== Data for this exercise ==
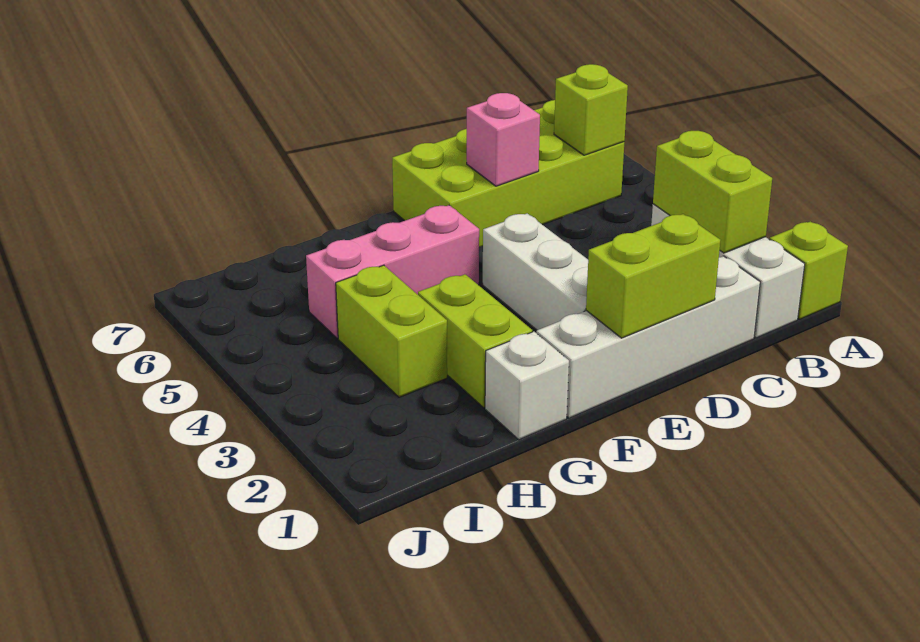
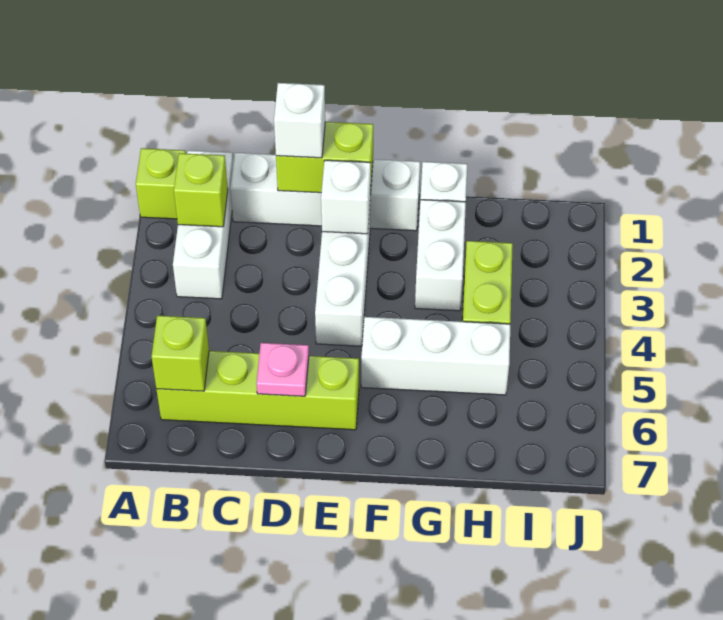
lime brick B2:B3 level 2 -> lime brick B2 level 2
lime brick B6:E7 level 1 -> lime brick B6:E6 level 1
none -> white brick D1 level 3
pink brick D6 level 2 -> pink plate D6 level 2
none -> white brick E2 level 2
pink brick F5:H5 level 1 -> white brick F5:H5 level 1
lime brick G2:G3 level 1 -> white brick G2:G3 level 1

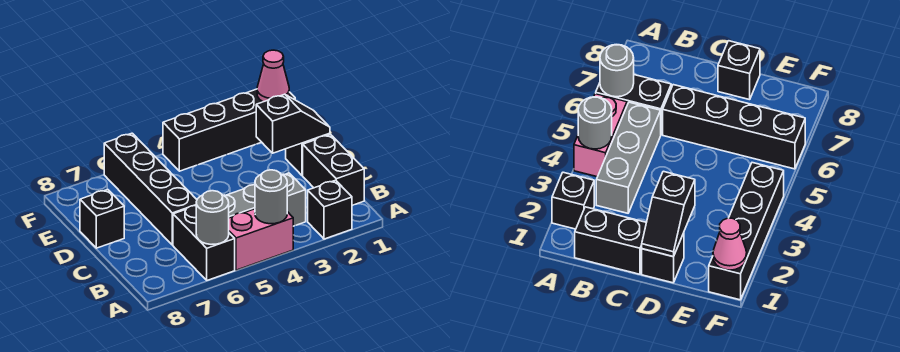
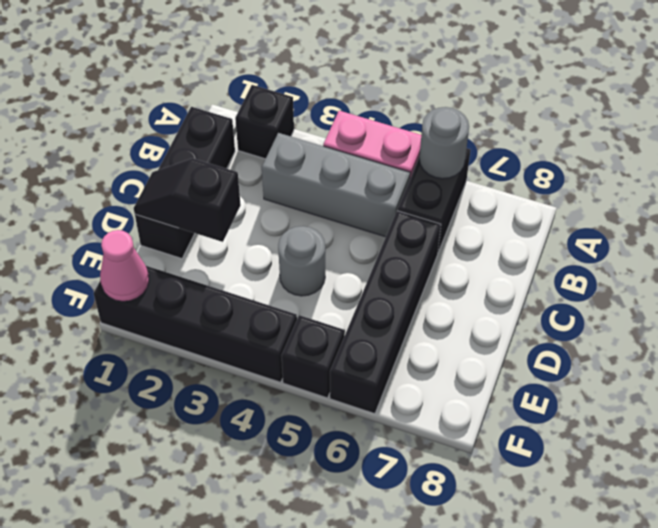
grey round brick A4 level 2 -> grey round brick D4 level 1
black brick D8 level 1 -> black brick F5 level 1

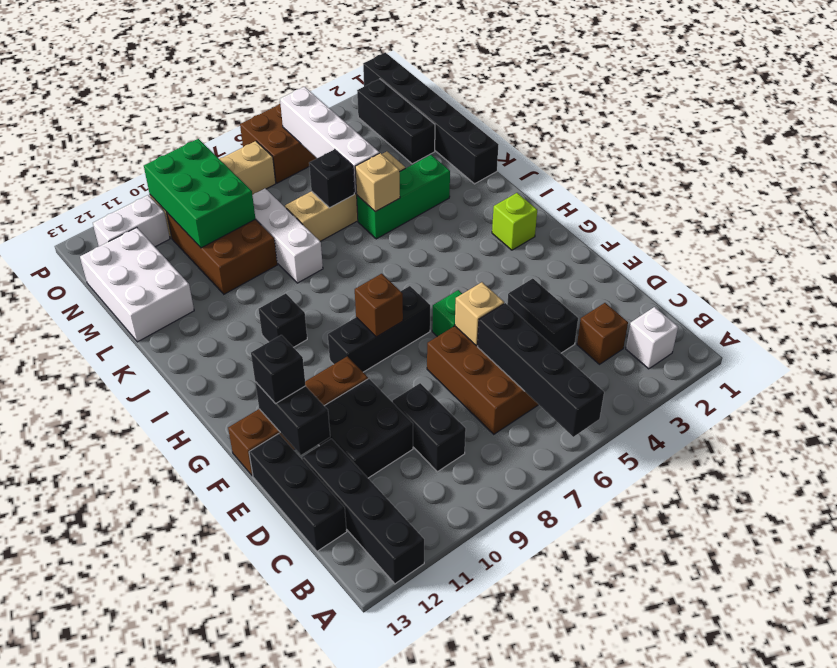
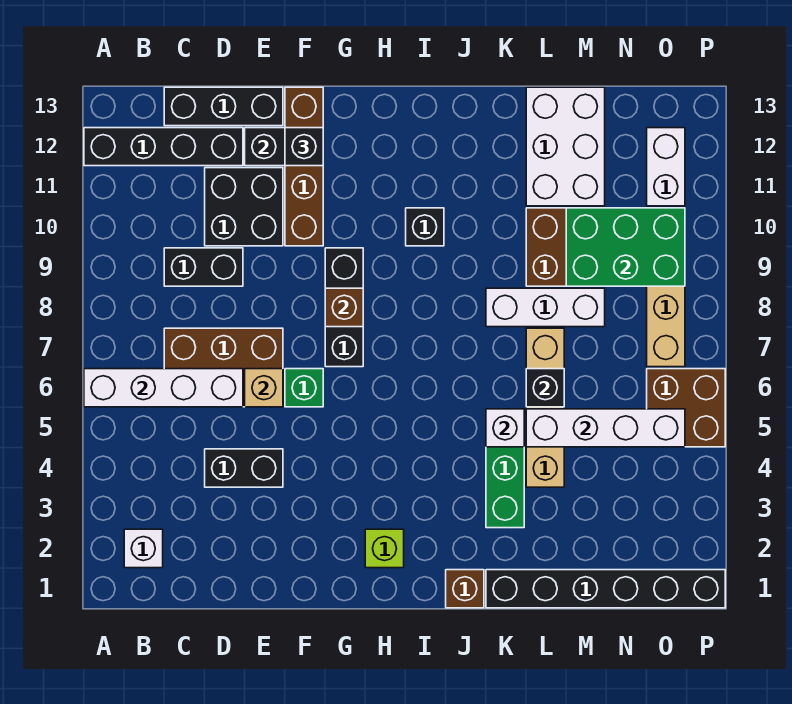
black brick A6:D6 level 2 -> white brick A6:D6 level 2
brown brick C3 level 1 -> brown brick J1 level 1
tan brick K5 level 2 -> white brick K5 level 2
white brick L12:N13 level 1 -> white brick L11:M13 level 1
black brick M2:O2 level 1 -> none

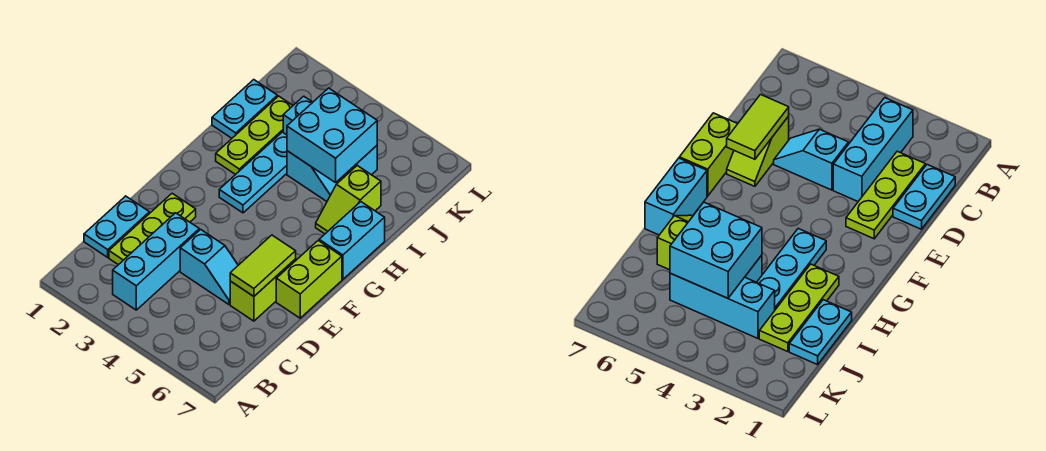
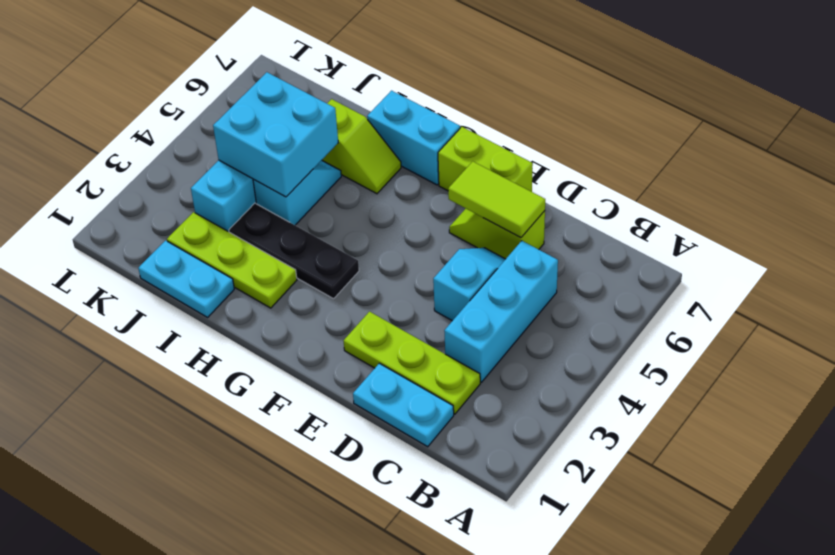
cyan brick B3:D3 level 1 -> cyan brick C3:C5 level 1
cyan plate G3:I3 level 1 -> black plate G3:I3 level 1

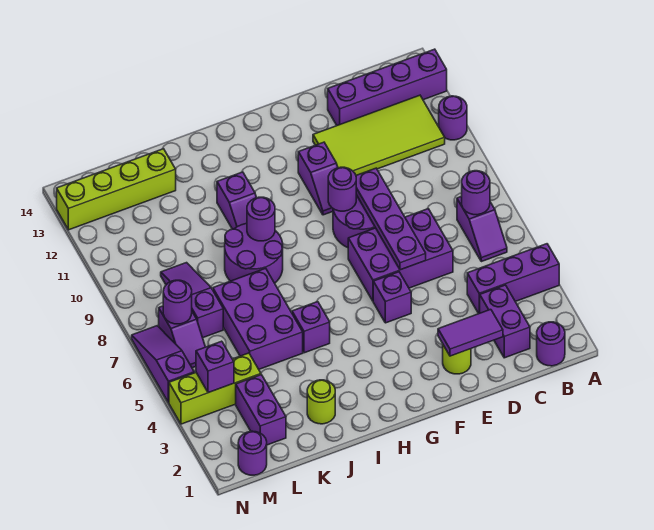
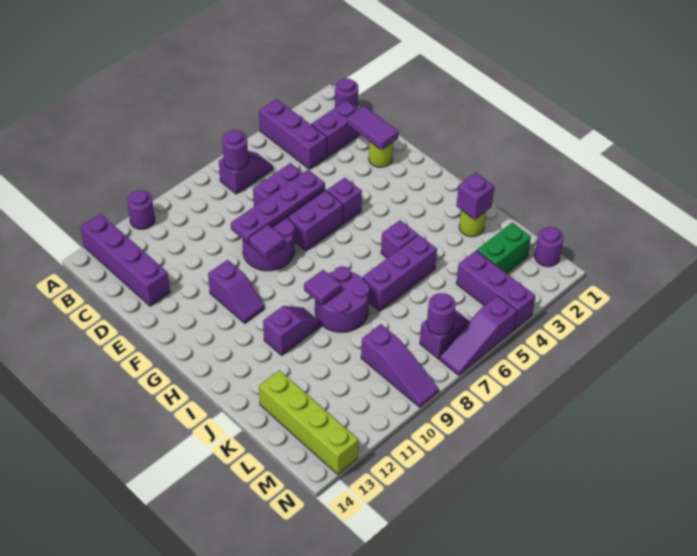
lime tile B11:E12 level 1 -> none
purple round brick F9 level 2 -> purple tile F9 level 2
purple slope F10:F11 level 1 top 11 -> purple slope F11:G11 level 1 top F
purple round brick I9 level 2 -> purple tile I9 level 2
purple brick J5:K7 level 1 -> purple brick J5:J7 level 1
purple brick L2:L3 level 1 -> green brick L2:L3 level 1
lime brick L4:N4 level 1 -> purple brick L4:N4 level 1
purple slope L7:L9 level 1 top 7 -> purple slope L9:N9 level 1 top L
purple brick M4 level 2 -> purple brick J2 level 2

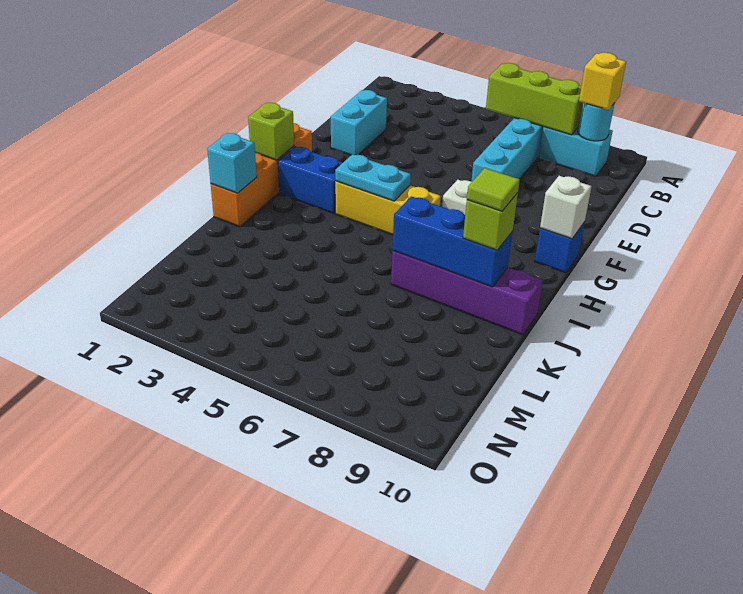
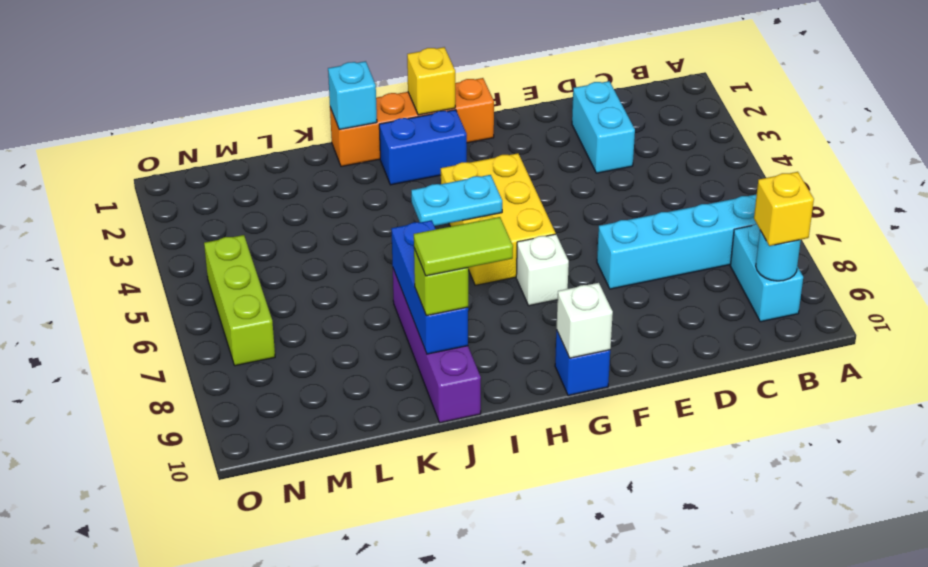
lime brick B6:B8 level 2 -> lime brick N5:N7 level 1
cyan brick D2:E2 level 1 -> cyan brick D2:D3 level 1
lime brick H1 level 2 -> yellow brick H1 level 2
blue brick H2:H3 level 1 -> blue brick H2:I2 level 1
yellow brick H4:H6 level 1 -> yellow brick G4:H6 level 1
cyan plate H4:H5 level 2 -> cyan plate H5:I5 level 2
lime tile J9 level 4 -> lime tile I9:J9 level 4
===
* [What you have to do] An exact copy of the lines above, from the first through the line that holds "cyan plate H4:H5", is what is needed; leave the pictures out.

* [Result of the exercise]
lime brick B2:B3 level 2 -> lime brick B2 level 2
lime brick B6:E7 level 1 -> lime brick B6:E6 level 1
none -> white brick D1 level 3
pink brick D6 level 2 -> pink plate D6 level 2
none -> white brick E2 level 2
pink brick F5:H5 level 1 -> white brick F5:H5 level 1
lime brick G2:G3 level 1 -> white brick G2:G3 level 1

grey round brick A4 level 2 -> grey round brick D4 level 1
black brick D8 level 1 -> black brick F5 level 1

black brick A6:D6 level 2 -> white brick A6:D6 level 2
brown brick C3 level 1 -> brown brick J1 level 1
tan brick K5 level 2 -> white brick K5 level 2
white brick L12:N13 level 1 -> white brick L11:M13 level 1
black brick M2:O2 level 1 -> none

cyan brick B3:D3 level 1 -> cyan brick C3:C5 level 1
cyan plate G3:I3 level 1 -> black plate G3:I3 level 1

lime tile B11:E12 level 1 -> none
purple round brick F9 level 2 -> purple tile F9 level 2
purple slope F10:F11 level 1 top 11 -> purple slope F11:G11 level 1 top F
purple round brick I9 level 2 -> purple tile I9 level 2
purple brick J5:K7 level 1 -> purple brick J5:J7 level 1
purple brick L2:L3 level 1 -> green brick L2:L3 level 1
lime brick L4:N4 level 1 -> purple brick L4:N4 level 1
purple slope L7:L9 level 1 top 7 -> purple slope L9:N9 level 1 top L
purple brick M4 level 2 -> purple brick J2 level 2

lime brick B6:B8 level 2 -> lime brick N5:N7 level 1
cyan brick D2:E2 level 1 -> cyan brick D2:D3 level 1
lime brick H1 level 2 -> yellow brick H1 level 2
blue brick H2:H3 level 1 -> blue brick H2:I2 level 1
yellow brick H4:H6 level 1 -> yellow brick G4:H6 level 1
cyan plate H4:H5 level 2 -> cyan plate H5:I5 level 2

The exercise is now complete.